Would you return the lines between the one holding "none -> green brick C10 level 1" and the one holding "lime round brick", inclusive, and only those, exactly as they stand in the listing below?

*** Opening of Records to process ***

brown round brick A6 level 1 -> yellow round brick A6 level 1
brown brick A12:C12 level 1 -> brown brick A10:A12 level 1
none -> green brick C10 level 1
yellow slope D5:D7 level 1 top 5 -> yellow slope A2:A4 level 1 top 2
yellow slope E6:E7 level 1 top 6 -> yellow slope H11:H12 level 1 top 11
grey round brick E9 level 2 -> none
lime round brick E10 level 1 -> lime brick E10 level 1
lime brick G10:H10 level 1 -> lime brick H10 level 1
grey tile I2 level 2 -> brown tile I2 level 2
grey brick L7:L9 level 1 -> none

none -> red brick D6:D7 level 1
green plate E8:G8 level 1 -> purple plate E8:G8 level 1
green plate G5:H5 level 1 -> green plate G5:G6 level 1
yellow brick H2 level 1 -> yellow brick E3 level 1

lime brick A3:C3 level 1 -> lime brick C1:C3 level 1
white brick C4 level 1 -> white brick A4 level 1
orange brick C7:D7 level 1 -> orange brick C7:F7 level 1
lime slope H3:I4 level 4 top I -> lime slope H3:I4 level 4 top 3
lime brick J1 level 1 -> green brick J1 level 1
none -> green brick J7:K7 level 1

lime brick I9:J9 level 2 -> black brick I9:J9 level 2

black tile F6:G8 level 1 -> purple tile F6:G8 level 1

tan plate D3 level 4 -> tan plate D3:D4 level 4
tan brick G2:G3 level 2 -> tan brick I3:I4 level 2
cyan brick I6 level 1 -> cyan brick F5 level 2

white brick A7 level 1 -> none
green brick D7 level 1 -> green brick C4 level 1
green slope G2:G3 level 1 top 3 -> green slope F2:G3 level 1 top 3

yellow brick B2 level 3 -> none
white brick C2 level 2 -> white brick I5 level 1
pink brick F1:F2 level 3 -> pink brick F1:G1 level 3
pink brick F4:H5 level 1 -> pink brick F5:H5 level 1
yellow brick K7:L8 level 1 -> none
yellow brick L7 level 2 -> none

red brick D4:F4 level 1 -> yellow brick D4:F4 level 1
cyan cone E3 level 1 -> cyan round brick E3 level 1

*** Close of Records to process ***

▶ Output of the task:
none -> green brick C10 level 1
yellow slope D5:D7 level 1 top 5 -> yellow slope A2:A4 level 1 top 2
yellow slope E6:E7 level 1 top 6 -> yellow slope H11:H12 level 1 top 11
grey round brick E9 level 2 -> none
lime round brick E10 level 1 -> lime brick E10 level 1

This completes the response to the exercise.